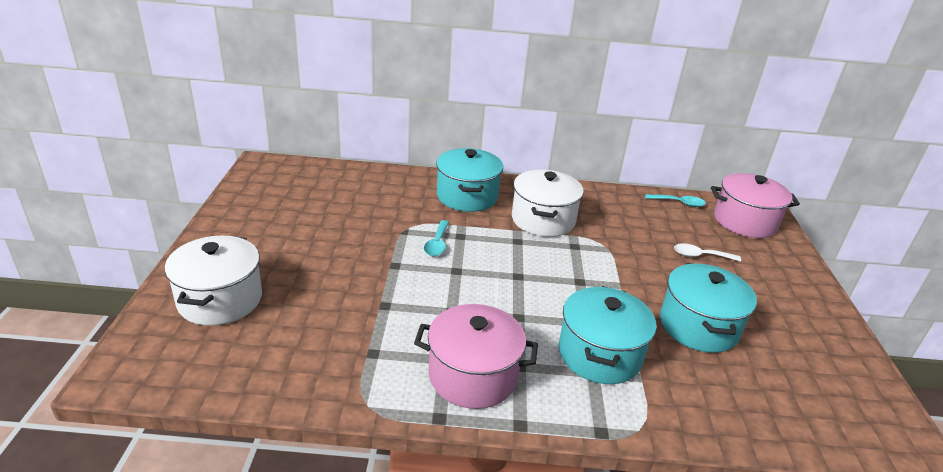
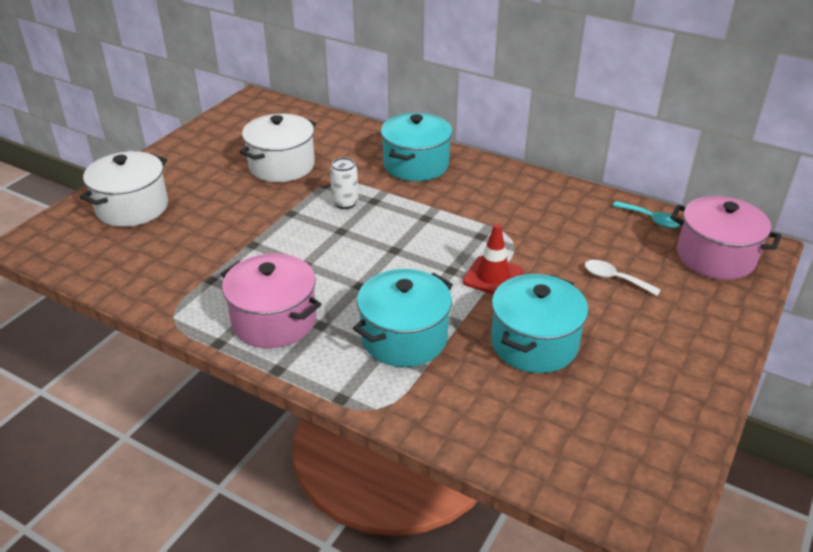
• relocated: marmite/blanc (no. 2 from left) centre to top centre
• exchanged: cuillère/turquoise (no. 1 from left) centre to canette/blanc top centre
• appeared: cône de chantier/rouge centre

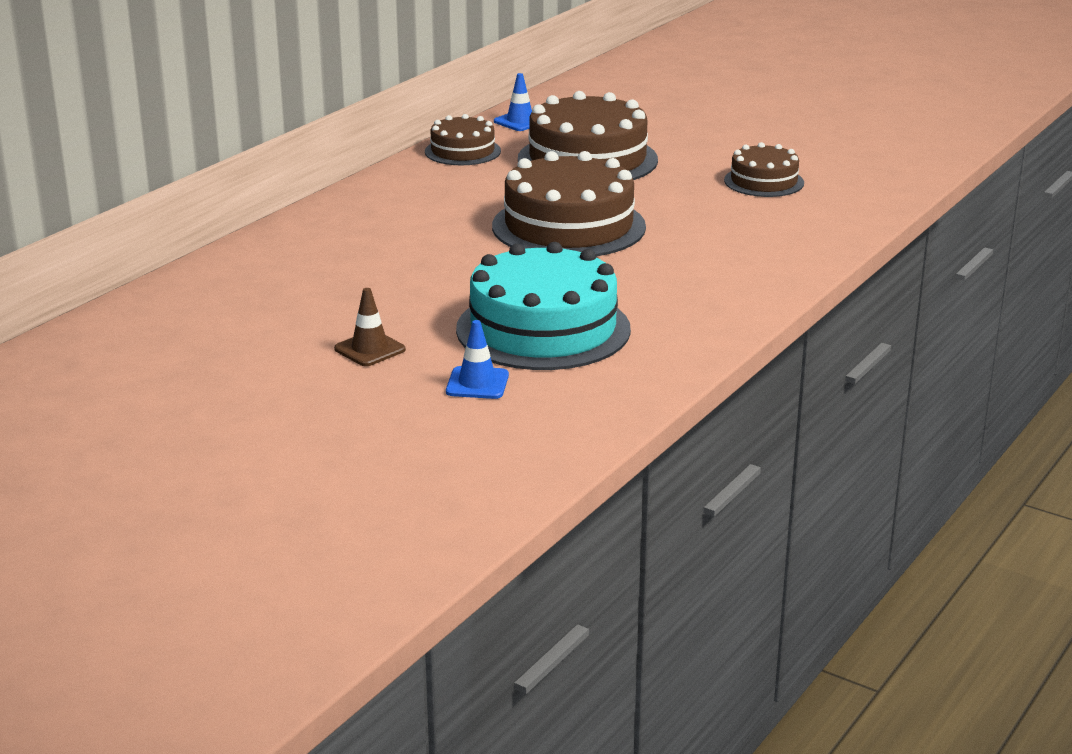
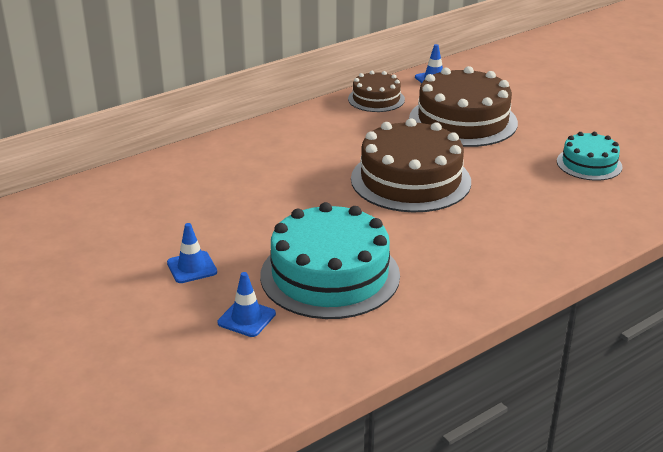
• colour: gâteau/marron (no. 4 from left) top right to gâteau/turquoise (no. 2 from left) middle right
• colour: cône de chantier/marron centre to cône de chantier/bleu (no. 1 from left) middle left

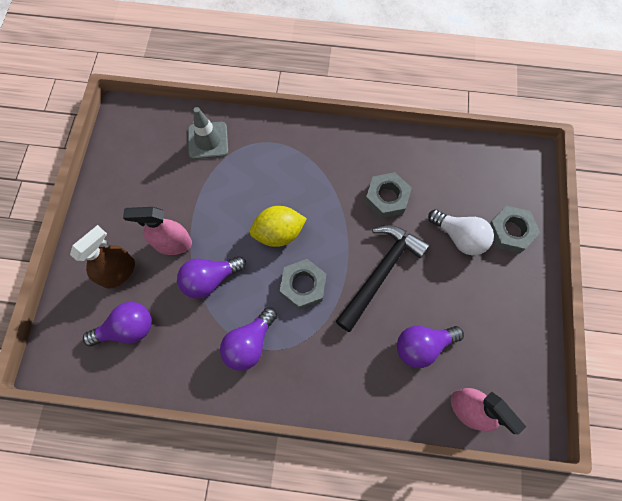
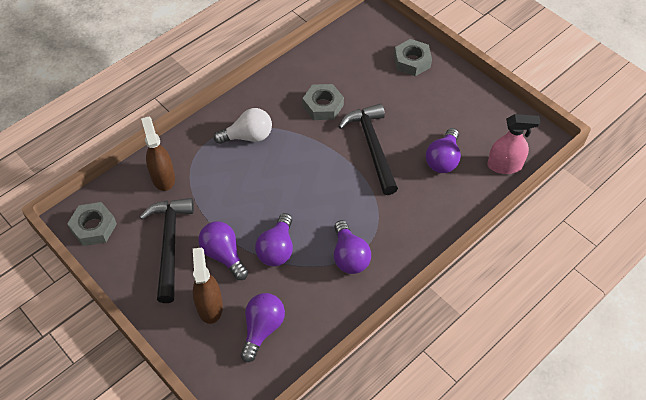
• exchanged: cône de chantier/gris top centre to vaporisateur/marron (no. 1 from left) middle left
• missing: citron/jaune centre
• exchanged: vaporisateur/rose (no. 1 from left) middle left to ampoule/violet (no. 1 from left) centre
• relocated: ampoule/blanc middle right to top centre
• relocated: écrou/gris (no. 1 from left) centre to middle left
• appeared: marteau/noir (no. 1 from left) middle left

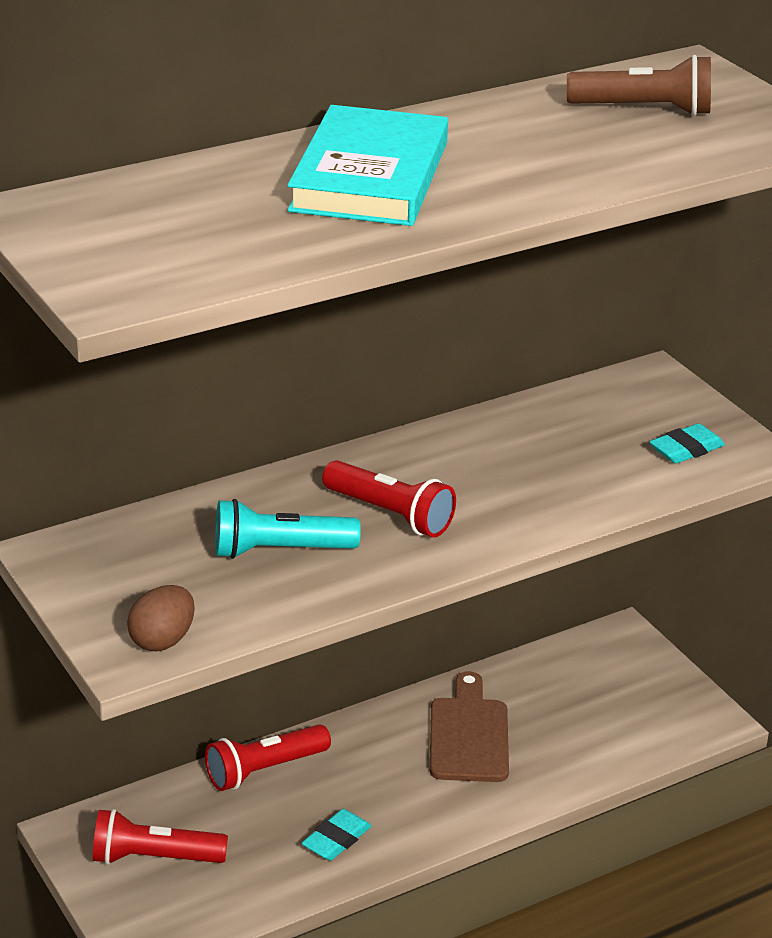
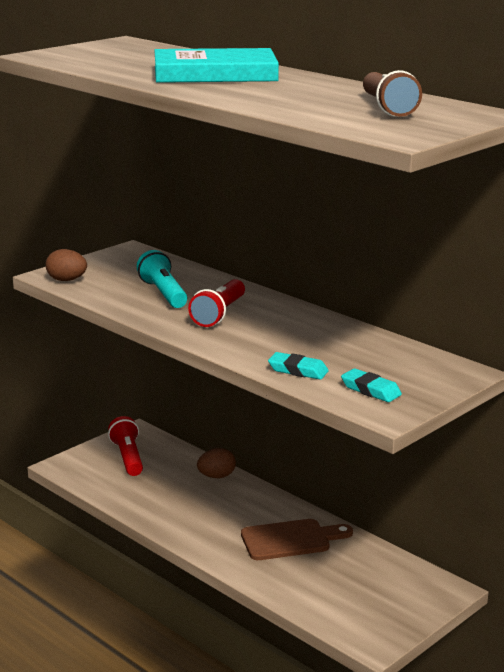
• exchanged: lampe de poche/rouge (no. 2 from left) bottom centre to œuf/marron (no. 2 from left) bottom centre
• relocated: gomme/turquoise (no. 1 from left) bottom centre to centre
--
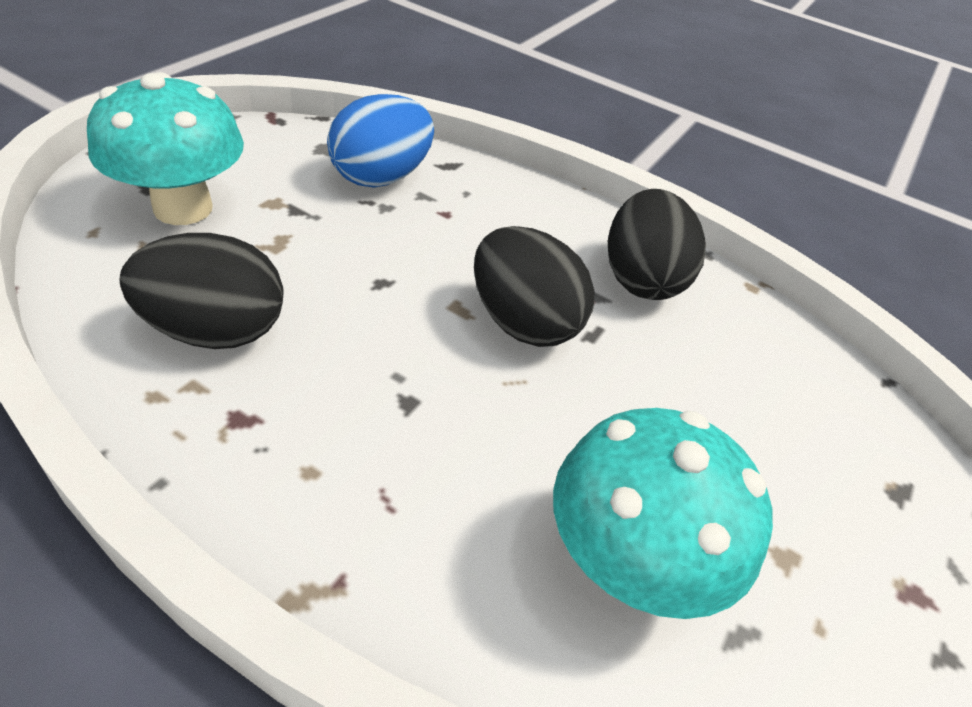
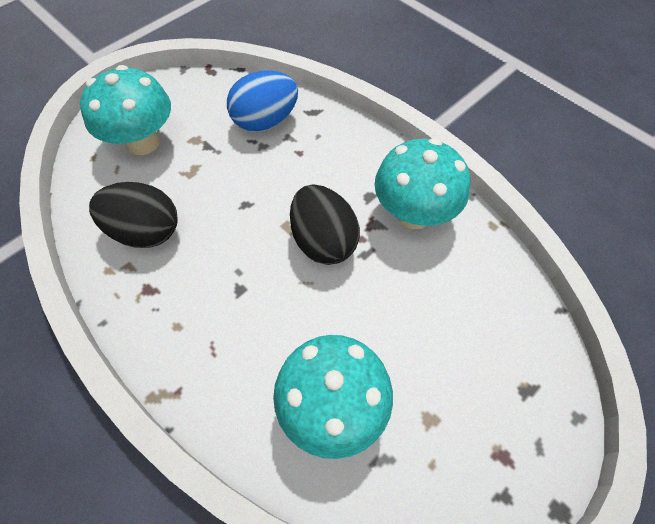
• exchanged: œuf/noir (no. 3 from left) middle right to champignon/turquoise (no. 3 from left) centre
==
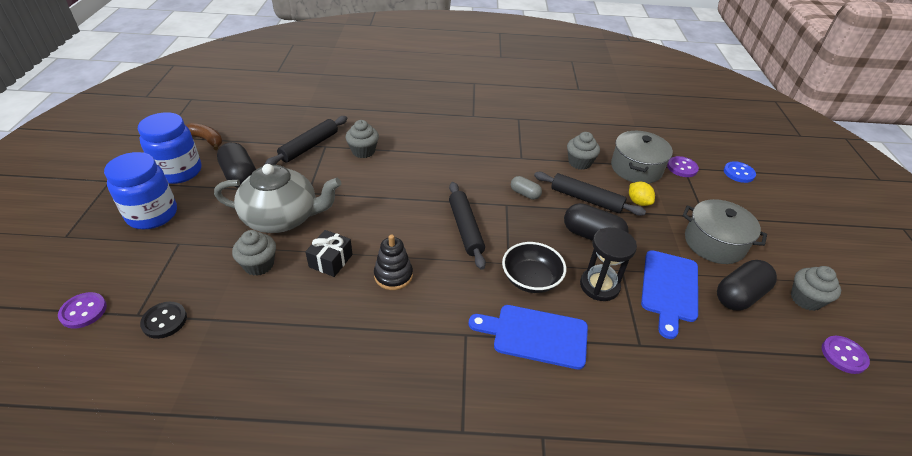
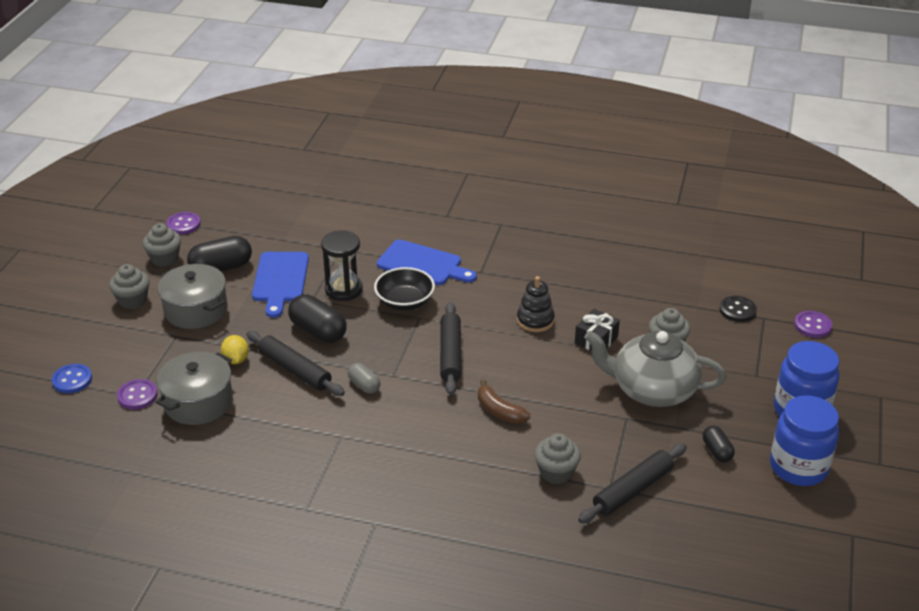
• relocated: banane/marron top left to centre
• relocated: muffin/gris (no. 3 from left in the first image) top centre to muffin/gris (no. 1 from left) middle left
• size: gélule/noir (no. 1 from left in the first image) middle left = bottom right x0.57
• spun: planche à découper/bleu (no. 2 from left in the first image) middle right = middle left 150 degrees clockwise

### TRY IT
List every line above containing the word "gris".

### RESPONSE
• exchanged: cône de chantier/gris top centre to vaporisateur/marron (no. 1 from left) middle left
• relocated: écrou/gris (no. 1 from left) centre to middle left
• relocated: muffin/gris (no. 3 from left in the first image) top centre to muffin/gris (no. 1 from left) middle left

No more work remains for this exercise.